__Exercise directions__.
Nothing should appear in the answer except the lines below from the line containing "white camera [203,297,244,330]" through the line containing "orange tape [542,180,590,211]", copied exactly, with pictures left out.

━━━━━━━━━━━━━━━━━━━━

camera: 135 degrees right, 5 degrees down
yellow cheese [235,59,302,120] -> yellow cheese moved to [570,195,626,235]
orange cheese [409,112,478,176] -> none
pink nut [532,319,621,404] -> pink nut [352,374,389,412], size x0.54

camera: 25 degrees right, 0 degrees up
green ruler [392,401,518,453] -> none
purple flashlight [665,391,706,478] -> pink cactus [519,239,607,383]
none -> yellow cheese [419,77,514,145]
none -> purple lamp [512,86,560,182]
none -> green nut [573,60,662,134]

━━━━━━━━━━━━━━━━━━━━

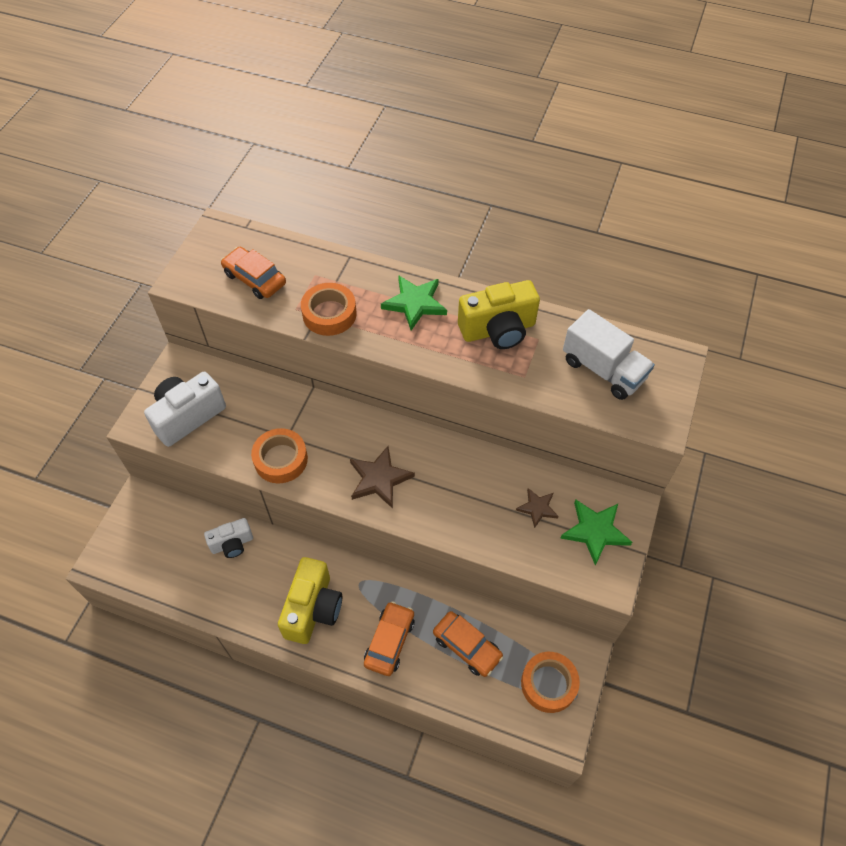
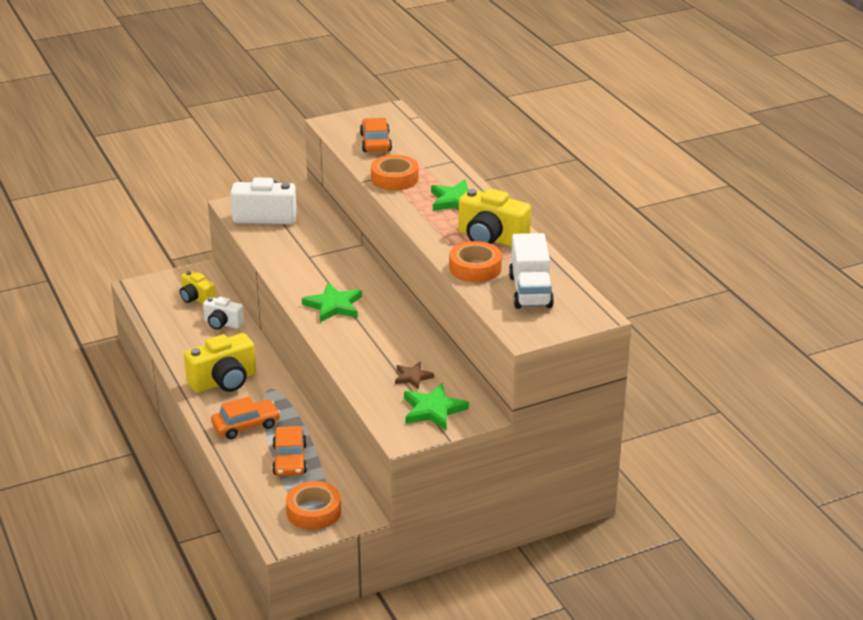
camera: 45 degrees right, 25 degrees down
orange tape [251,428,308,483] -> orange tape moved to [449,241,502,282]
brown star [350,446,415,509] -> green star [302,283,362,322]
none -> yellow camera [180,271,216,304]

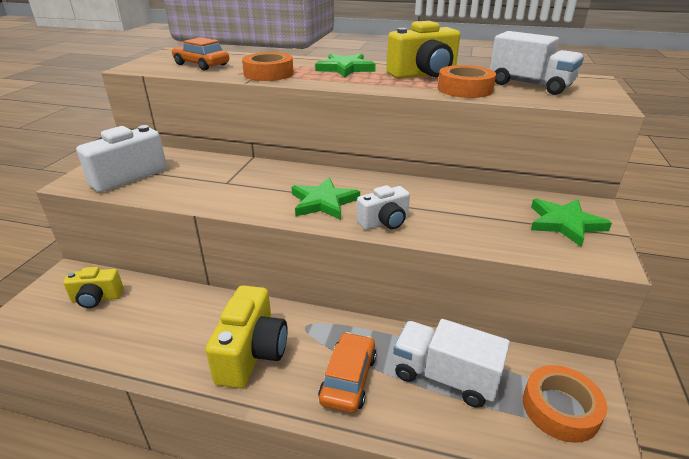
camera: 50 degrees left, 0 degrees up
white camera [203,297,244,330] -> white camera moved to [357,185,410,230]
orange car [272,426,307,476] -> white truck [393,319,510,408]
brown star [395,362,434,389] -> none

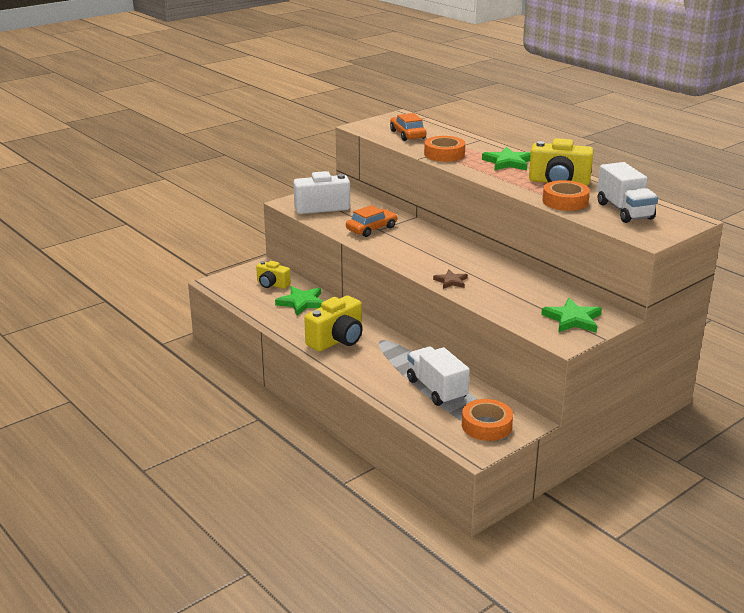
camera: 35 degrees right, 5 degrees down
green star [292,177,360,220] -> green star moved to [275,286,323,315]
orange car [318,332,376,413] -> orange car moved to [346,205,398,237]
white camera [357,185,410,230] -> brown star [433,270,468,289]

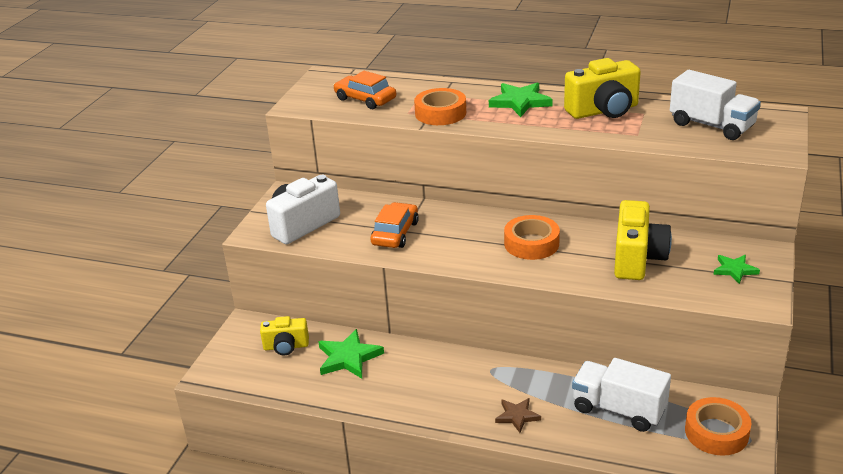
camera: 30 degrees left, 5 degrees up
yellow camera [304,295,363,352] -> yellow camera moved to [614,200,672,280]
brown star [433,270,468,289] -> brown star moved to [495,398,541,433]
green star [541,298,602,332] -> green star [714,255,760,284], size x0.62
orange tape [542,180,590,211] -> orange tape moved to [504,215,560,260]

━━━━━━━━━━━━━━━━━━━━

__Response for this exercise__.
white camera [203,297,244,330] -> white camera moved to [357,185,410,230]
orange car [272,426,307,476] -> white truck [393,319,510,408]
brown star [395,362,434,389] -> none

camera: 35 degrees right, 5 degrees down
green star [292,177,360,220] -> green star moved to [275,286,323,315]
orange car [318,332,376,413] -> orange car moved to [346,205,398,237]
white camera [357,185,410,230] -> brown star [433,270,468,289]

camera: 30 degrees left, 5 degrees up
yellow camera [304,295,363,352] -> yellow camera moved to [614,200,672,280]
brown star [433,270,468,289] -> brown star moved to [495,398,541,433]
green star [541,298,602,332] -> green star [714,255,760,284], size x0.62
orange tape [542,180,590,211] -> orange tape moved to [504,215,560,260]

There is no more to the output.